▶ _Required work_
Look through the listing below, find every line with the string "stacking", and copy it.

▶ _Provided data_
──────────────────────────────
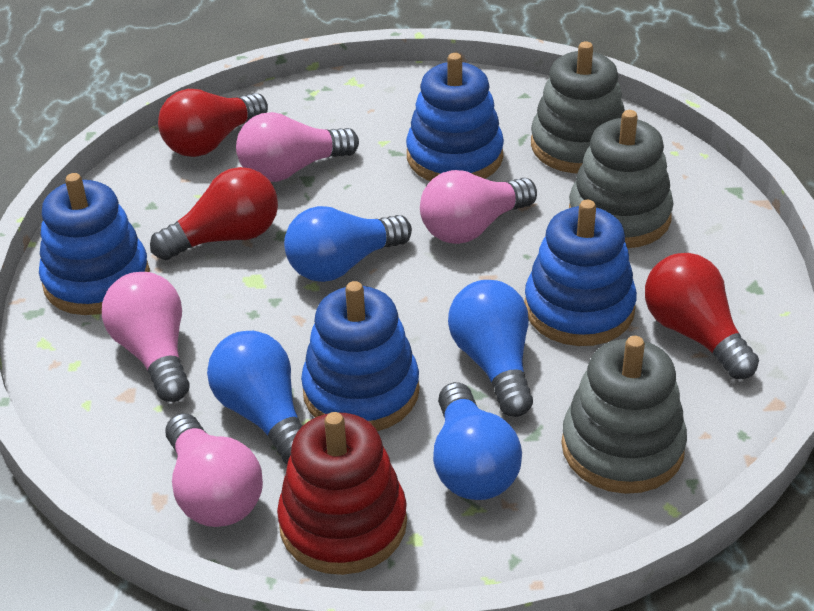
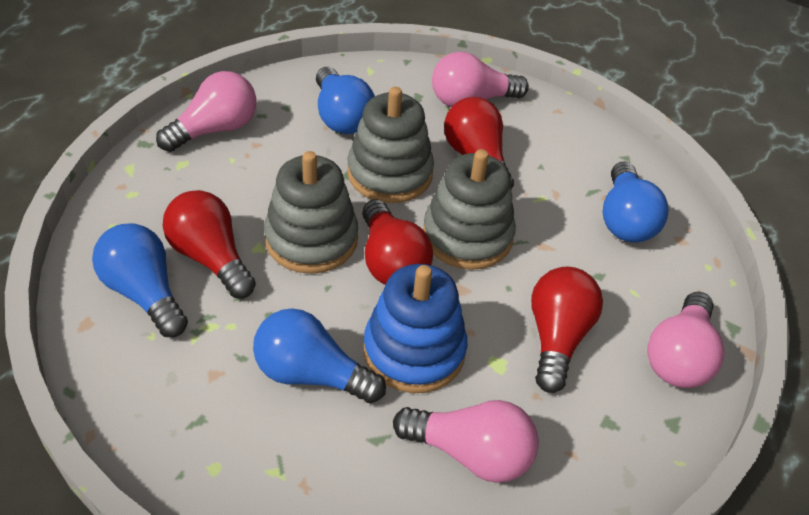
blue stacking toy: 4 -> 1
red light bulb: 3 -> 4
red stacking toy: 1 -> 0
──────────────────────────────
▶ _Task output_
blue stacking toy: 4 -> 1
red stacking toy: 1 -> 0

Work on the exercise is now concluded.